• YOUR ASSIGNMENT
Transcribe the data in full and exactly, omitting any pictures.

• SOURCE INFORMATION
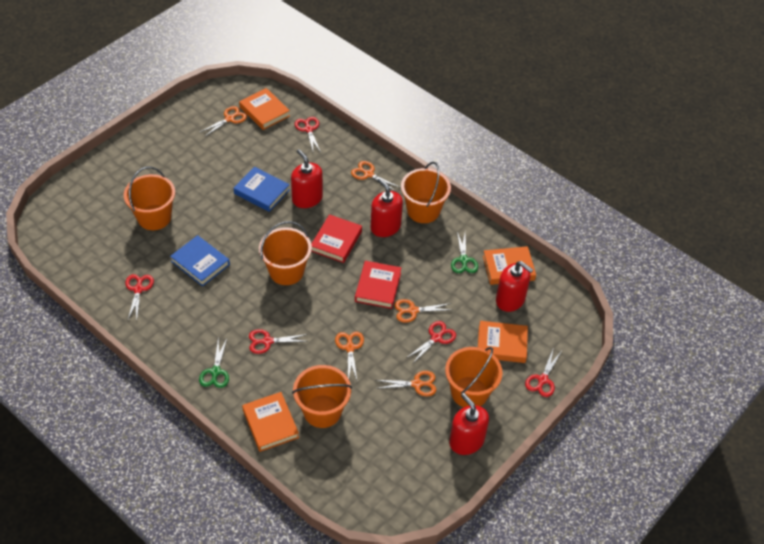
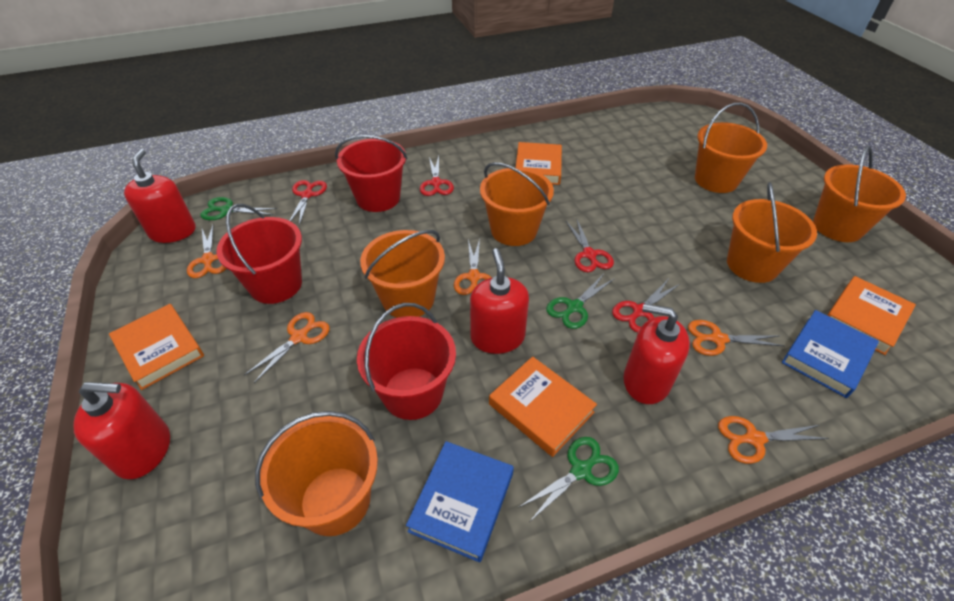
green scissors: 2 -> 3
orange bucket: 5 -> 6
red book: 2 -> 0
red bucket: 0 -> 3
red scissors: 5 -> 4

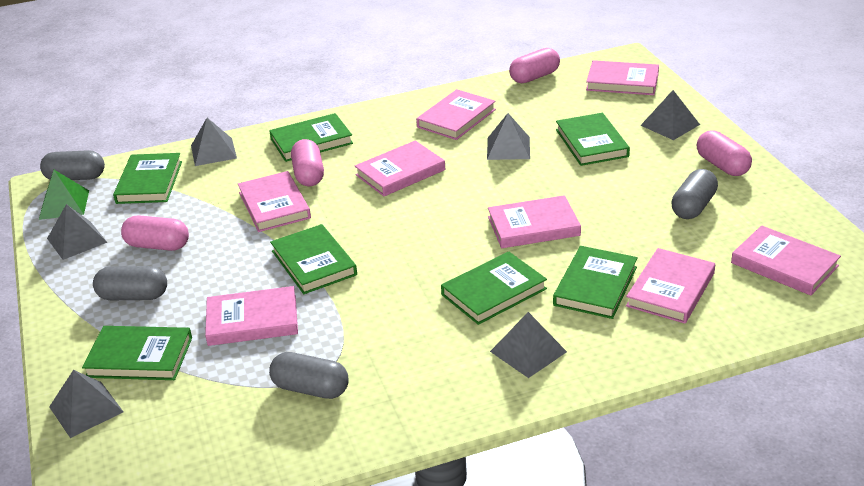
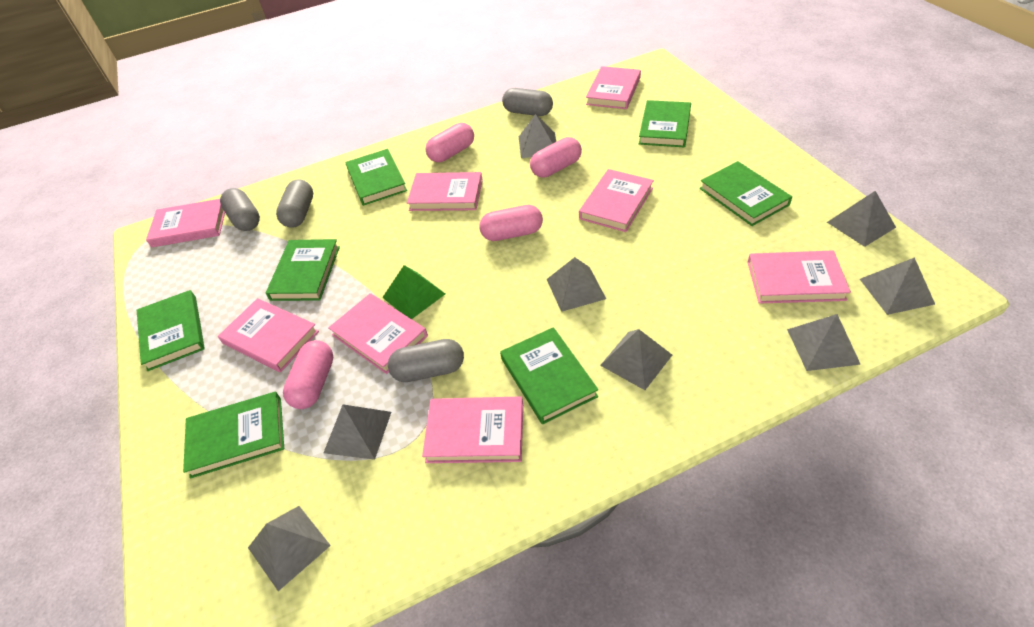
grey pyramid: 6 -> 8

• WORKED SOLUTION
green scissors: 2 -> 3
orange bucket: 5 -> 6
red book: 2 -> 0
red bucket: 0 -> 3
red scissors: 5 -> 4

grey pyramid: 6 -> 8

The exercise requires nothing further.